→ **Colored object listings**

++++++

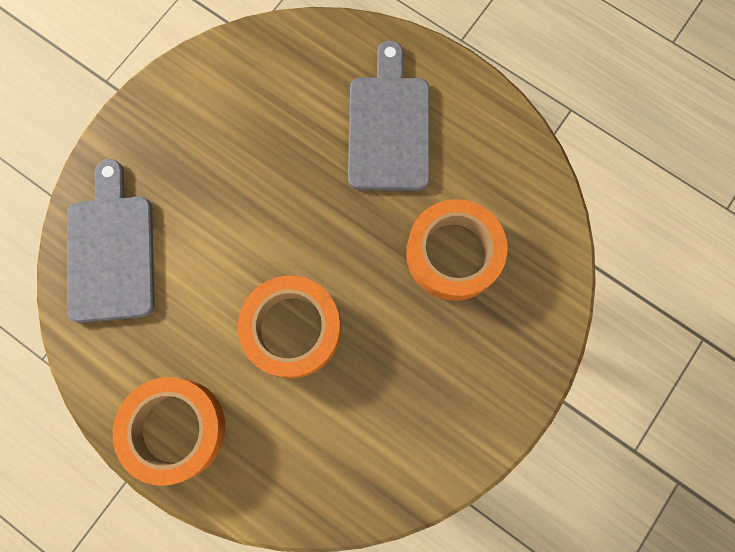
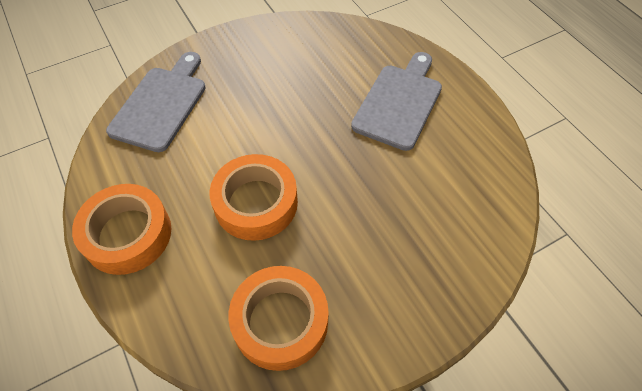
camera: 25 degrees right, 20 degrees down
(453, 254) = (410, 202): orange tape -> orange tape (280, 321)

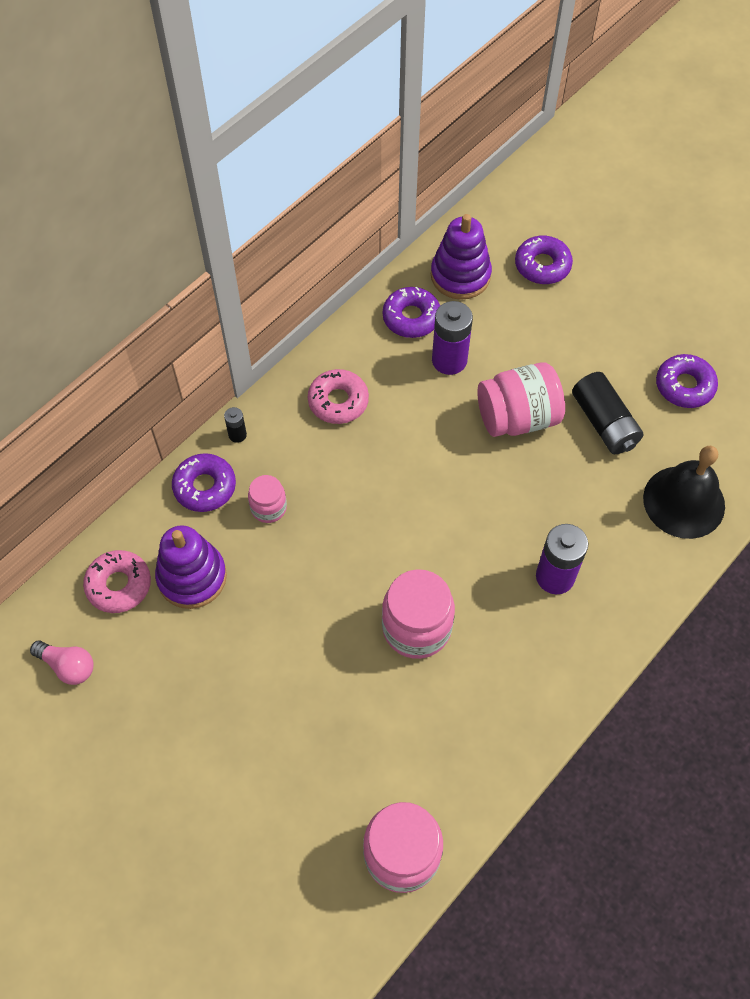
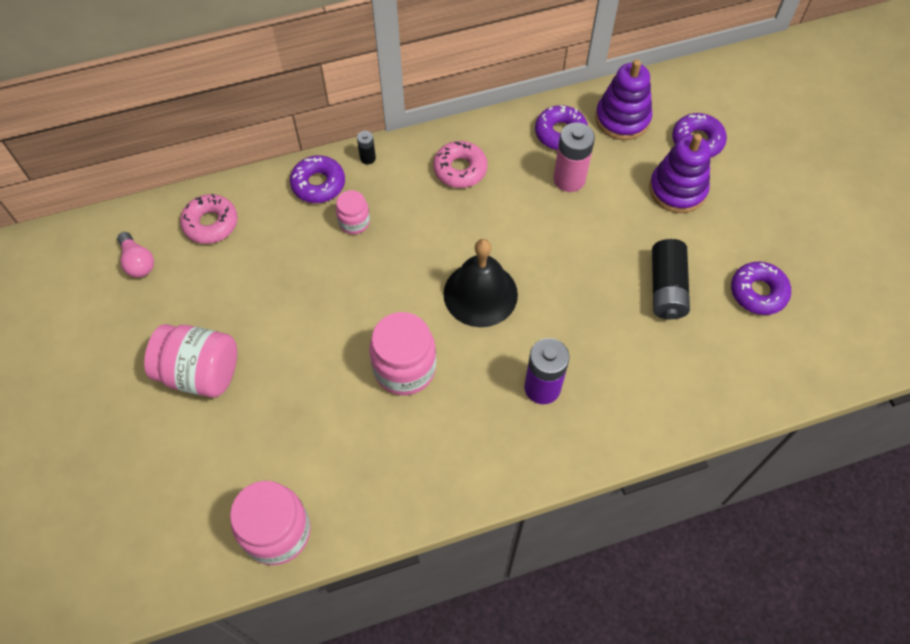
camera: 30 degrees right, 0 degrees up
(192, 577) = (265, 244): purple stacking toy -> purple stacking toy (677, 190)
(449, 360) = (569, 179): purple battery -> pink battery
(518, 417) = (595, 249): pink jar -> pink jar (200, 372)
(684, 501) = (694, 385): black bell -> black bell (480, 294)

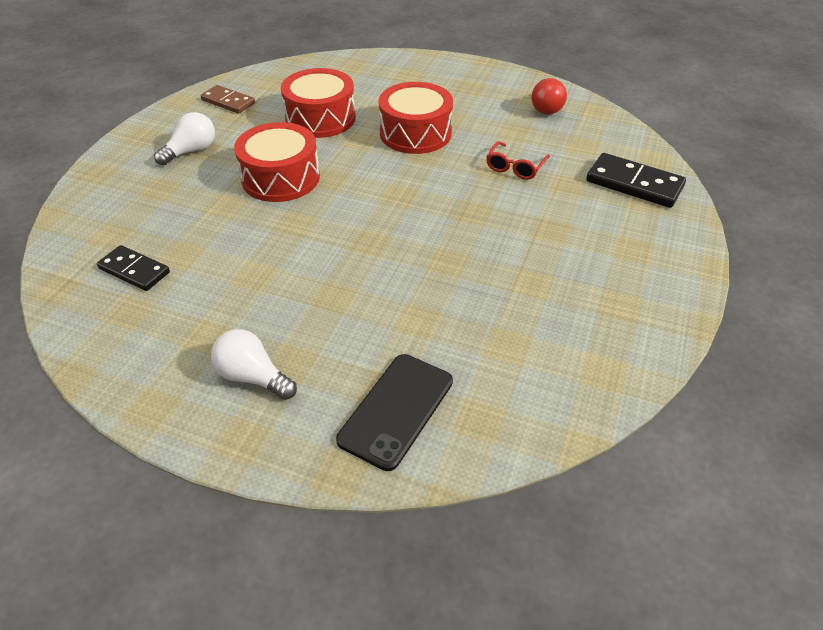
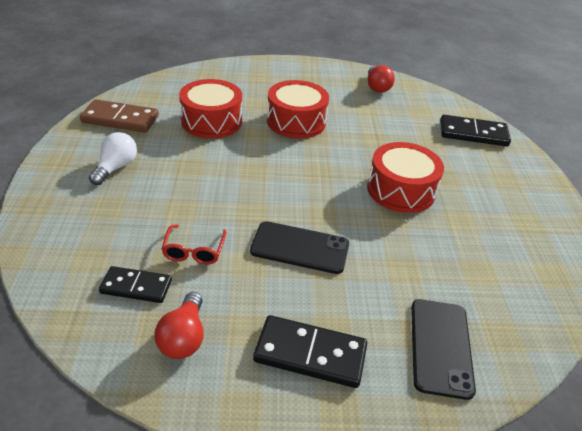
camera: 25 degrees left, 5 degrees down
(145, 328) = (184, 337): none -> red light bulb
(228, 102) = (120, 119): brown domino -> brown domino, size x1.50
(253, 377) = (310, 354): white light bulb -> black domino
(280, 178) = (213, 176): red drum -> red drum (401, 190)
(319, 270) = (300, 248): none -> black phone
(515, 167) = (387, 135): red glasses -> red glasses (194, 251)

++++++

→ **EXERCISE BRIEF**
Where the line with "(453, 254) = (410, 202): orange" appears, begin there and transcribe exactly through the last line of the data, leaving all pictures aside.

→ **EXPECTED OUTPUT**
(453, 254) = (410, 202): orange tape -> orange tape (280, 321)

camera: 30 degrees right, 0 degrees up
(192, 577) = (265, 244): purple stacking toy -> purple stacking toy (677, 190)
(449, 360) = (569, 179): purple battery -> pink battery
(518, 417) = (595, 249): pink jar -> pink jar (200, 372)
(684, 501) = (694, 385): black bell -> black bell (480, 294)

camera: 25 degrees left, 5 degrees down
(145, 328) = (184, 337): none -> red light bulb
(228, 102) = (120, 119): brown domino -> brown domino, size x1.50
(253, 377) = (310, 354): white light bulb -> black domino
(280, 178) = (213, 176): red drum -> red drum (401, 190)
(319, 270) = (300, 248): none -> black phone
(515, 167) = (387, 135): red glasses -> red glasses (194, 251)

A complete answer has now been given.